Apart from the pictures, output all of the records exactly.

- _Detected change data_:

☆ ☆ ☆ ☆

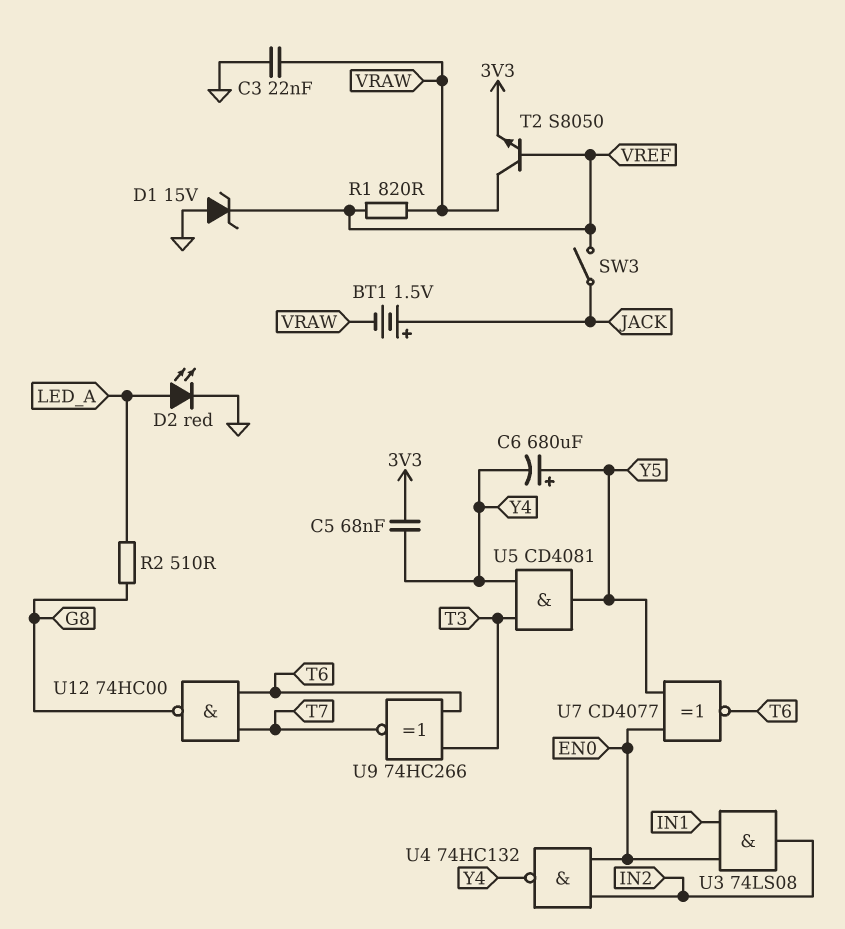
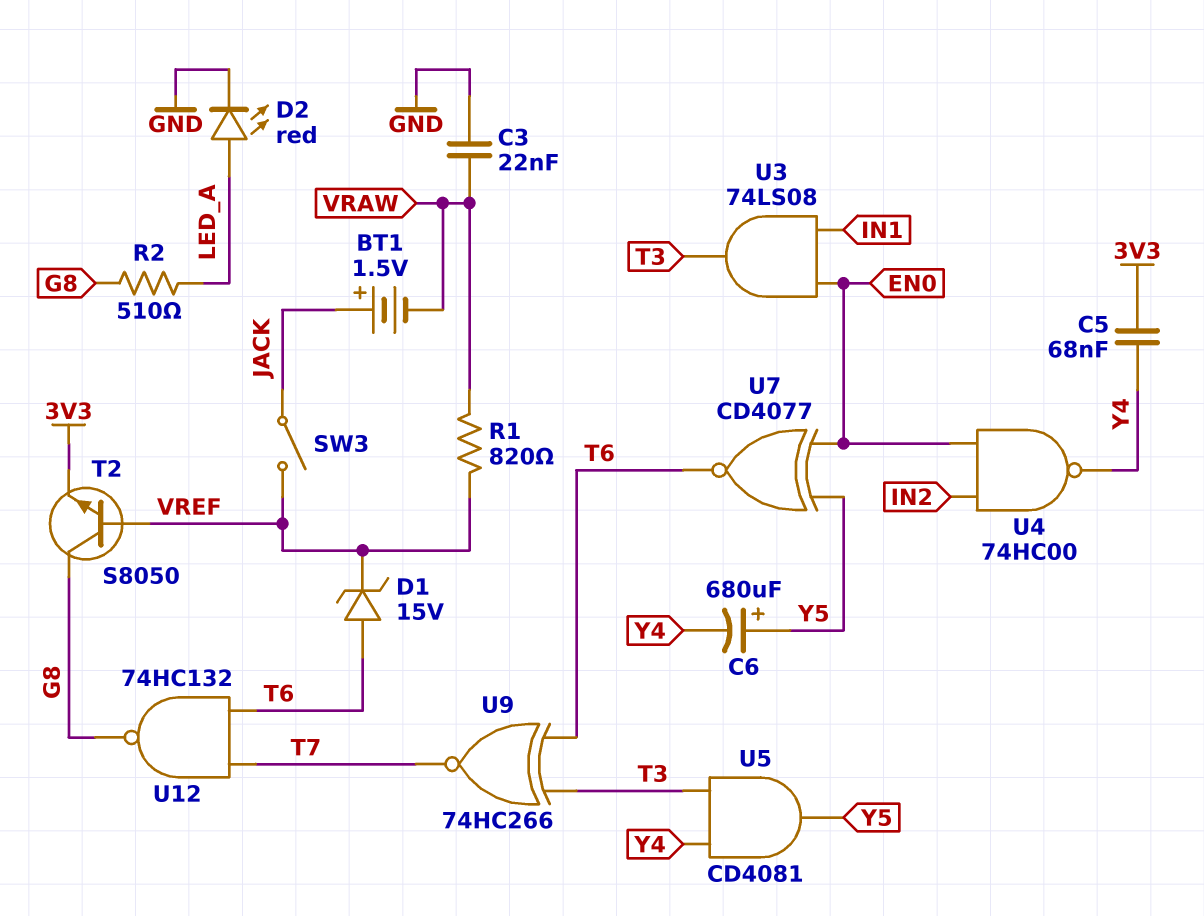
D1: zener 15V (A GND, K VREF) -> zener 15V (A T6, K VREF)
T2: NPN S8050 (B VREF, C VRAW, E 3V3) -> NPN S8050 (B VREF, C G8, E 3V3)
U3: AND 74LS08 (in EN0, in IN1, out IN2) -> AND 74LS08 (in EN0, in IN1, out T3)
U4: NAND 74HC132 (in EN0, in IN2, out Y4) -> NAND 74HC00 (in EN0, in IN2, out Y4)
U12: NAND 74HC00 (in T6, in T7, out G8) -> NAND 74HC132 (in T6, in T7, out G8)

☆ ☆ ☆ ☆

- _Solution to the problem_:
D1: zener 15V (A GND, K VREF) -> zener 15V (A T6, K VREF)
T2: NPN S8050 (B VREF, C VRAW, E 3V3) -> NPN S8050 (B VREF, C G8, E 3V3)
U3: AND 74LS08 (in EN0, in IN1, out IN2) -> AND 74LS08 (in EN0, in IN1, out T3)
U4: NAND 74HC132 (in EN0, in IN2, out Y4) -> NAND 74HC00 (in EN0, in IN2, out Y4)
U12: NAND 74HC00 (in T6, in T7, out G8) -> NAND 74HC132 (in T6, in T7, out G8)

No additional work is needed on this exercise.